BEGIN DATA UNDER STUDY

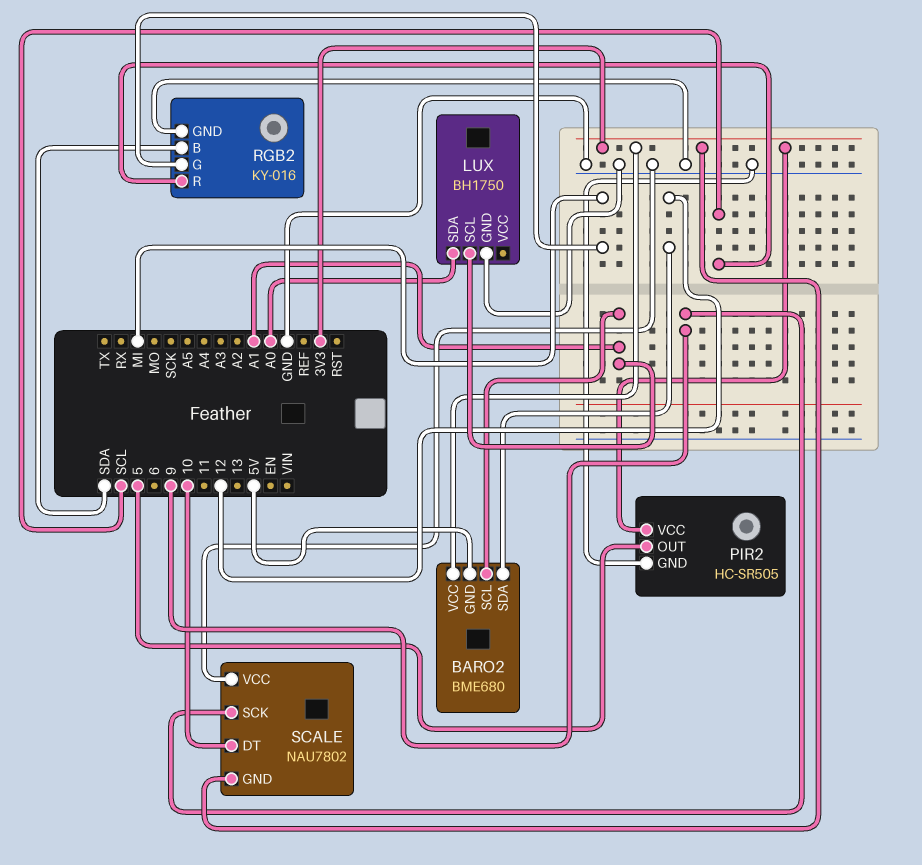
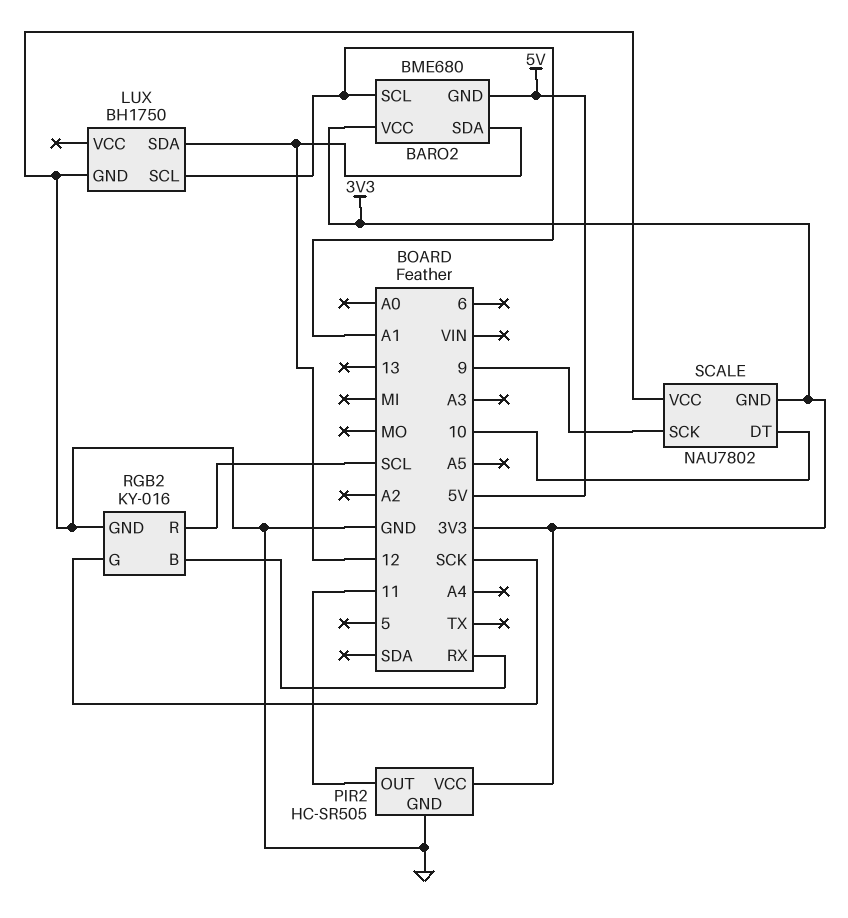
LUX pin SDA: A0 -> 12
PIR2 pin OUT: 5 -> 11
RGB2 pin B: SDA -> RX
RGB2 pin G: MI -> SCK

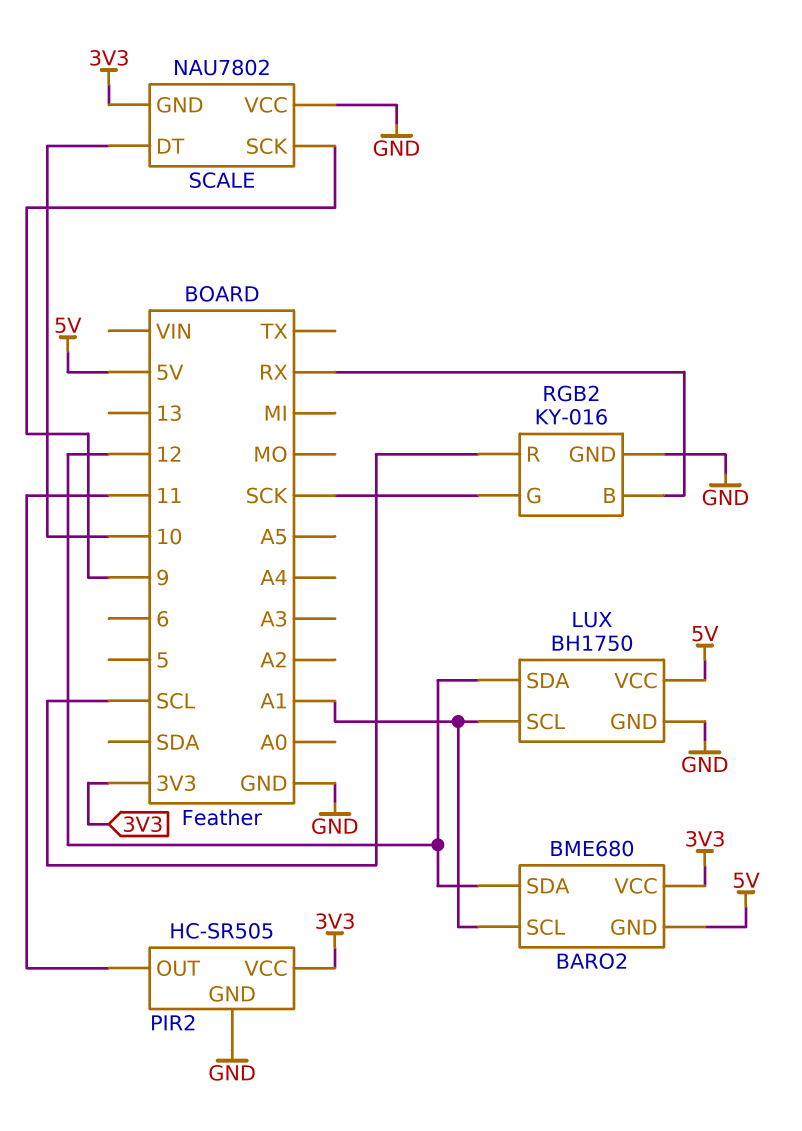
LUX pin VCC: none -> 5V

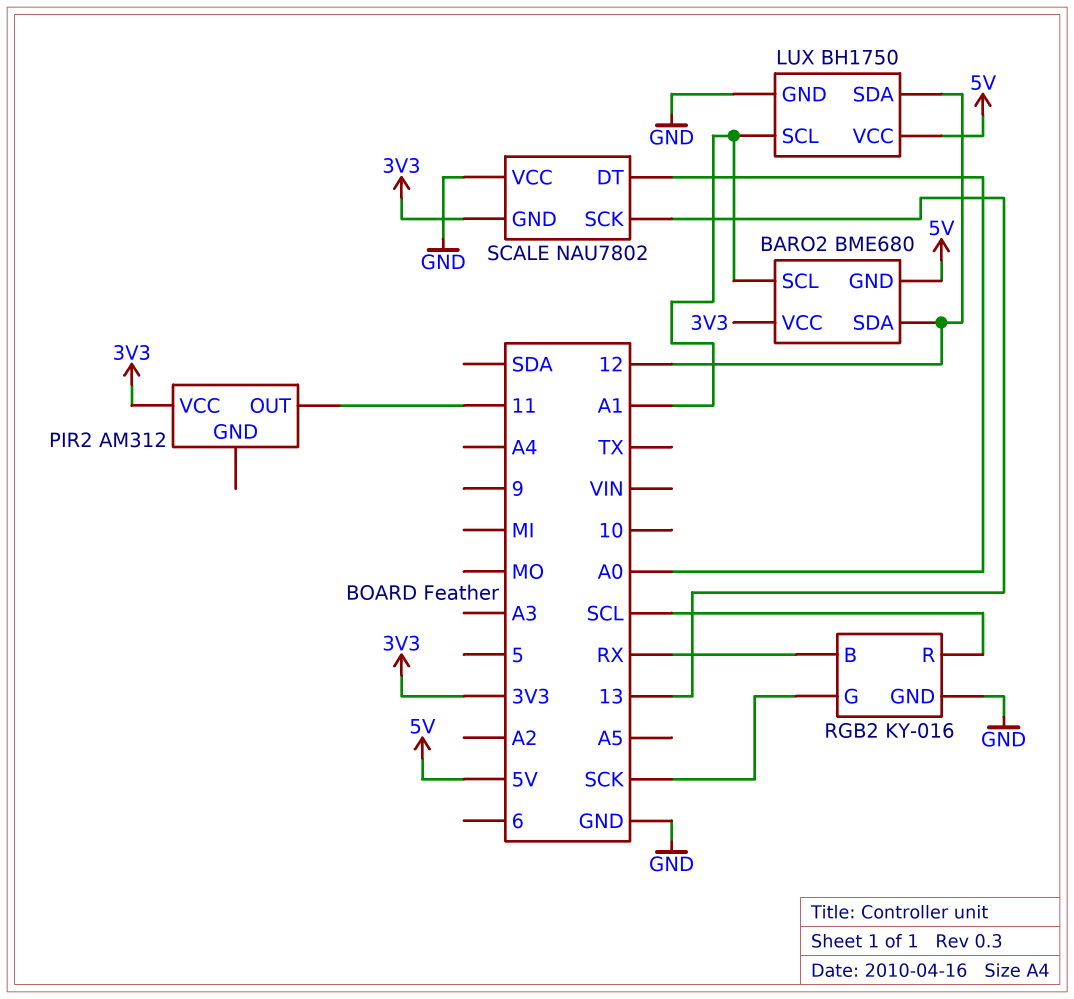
PIR2: HC-SR505 -> AM312
PIR2 pin GND: GND -> none
SCALE pin DT: 10 -> A0
SCALE pin SCK: 9 -> 13

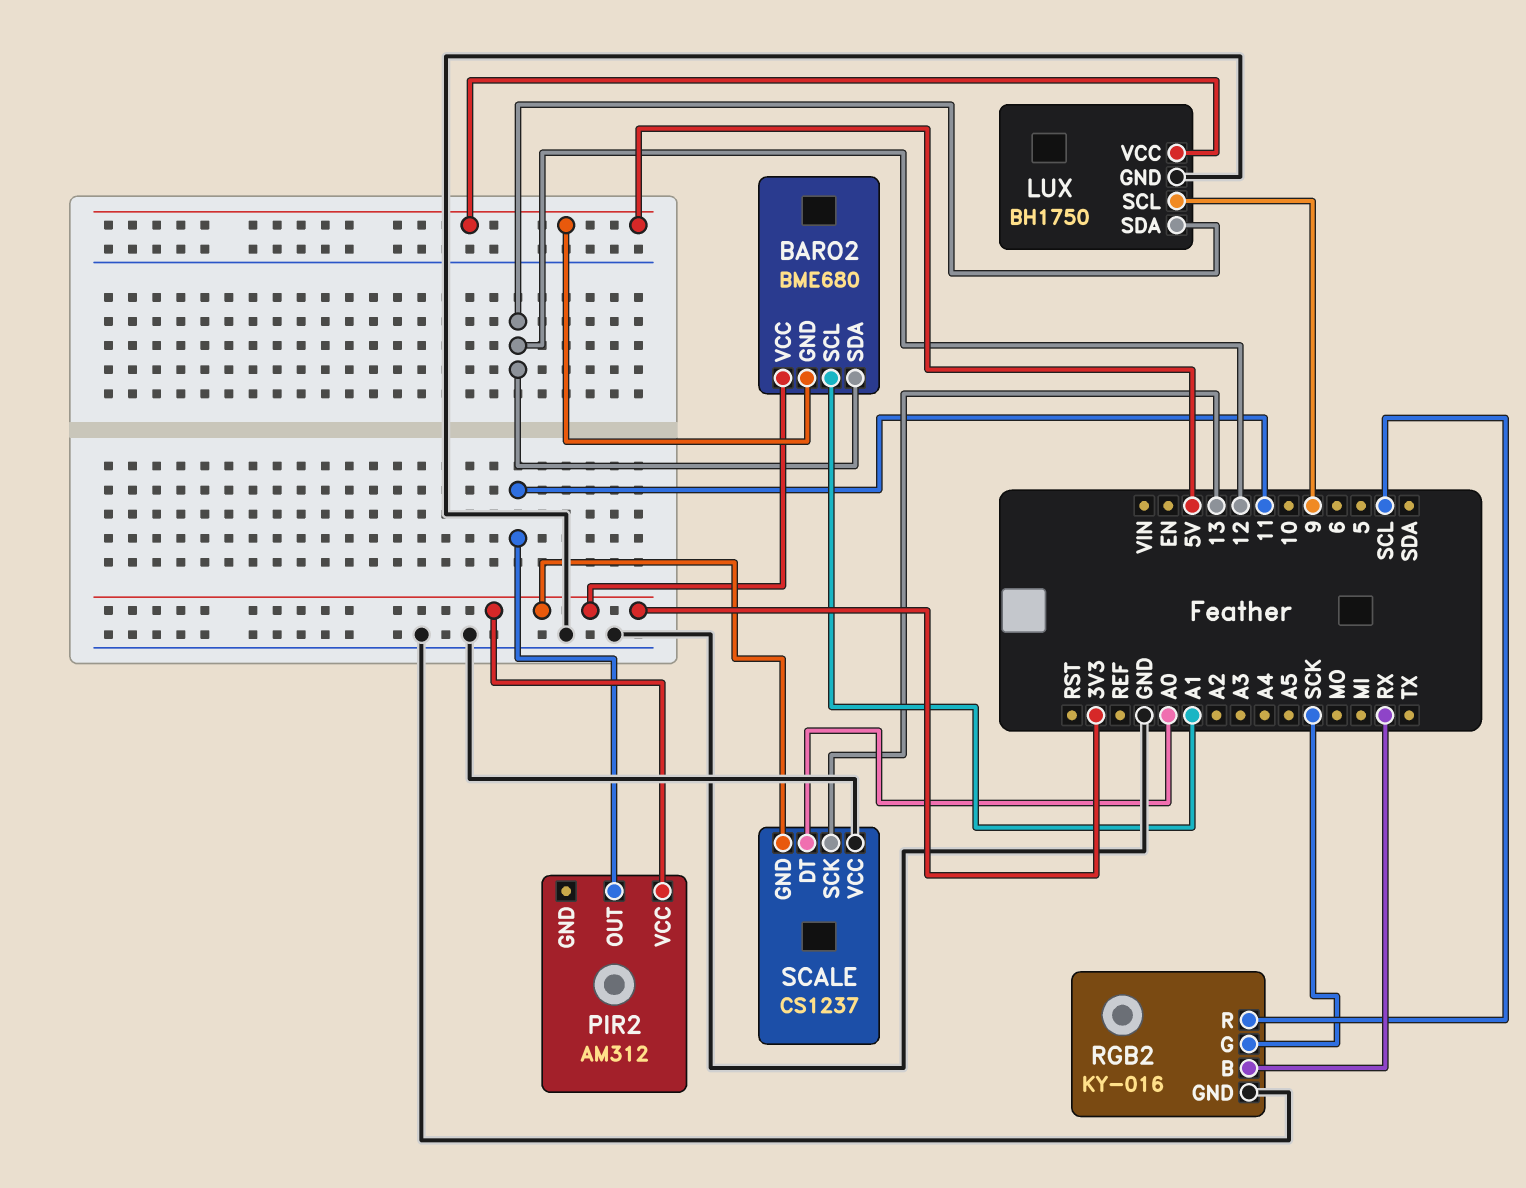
LUX pin SCL: A1 -> 9
SCALE: NAU7802 -> CS1237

END DATA UNDER STUDY

> _PROBLEM STATEMENT_:
Reproduce the data word for word without its images.

> _SOLUTION FOR THIS EXERCISE_:
LUX pin SDA: A0 -> 12
PIR2 pin OUT: 5 -> 11
RGB2 pin B: SDA -> RX
RGB2 pin G: MI -> SCK

LUX pin VCC: none -> 5V

PIR2: HC-SR505 -> AM312
PIR2 pin GND: GND -> none
SCALE pin DT: 10 -> A0
SCALE pin SCK: 9 -> 13

LUX pin SCL: A1 -> 9
SCALE: NAU7802 -> CS1237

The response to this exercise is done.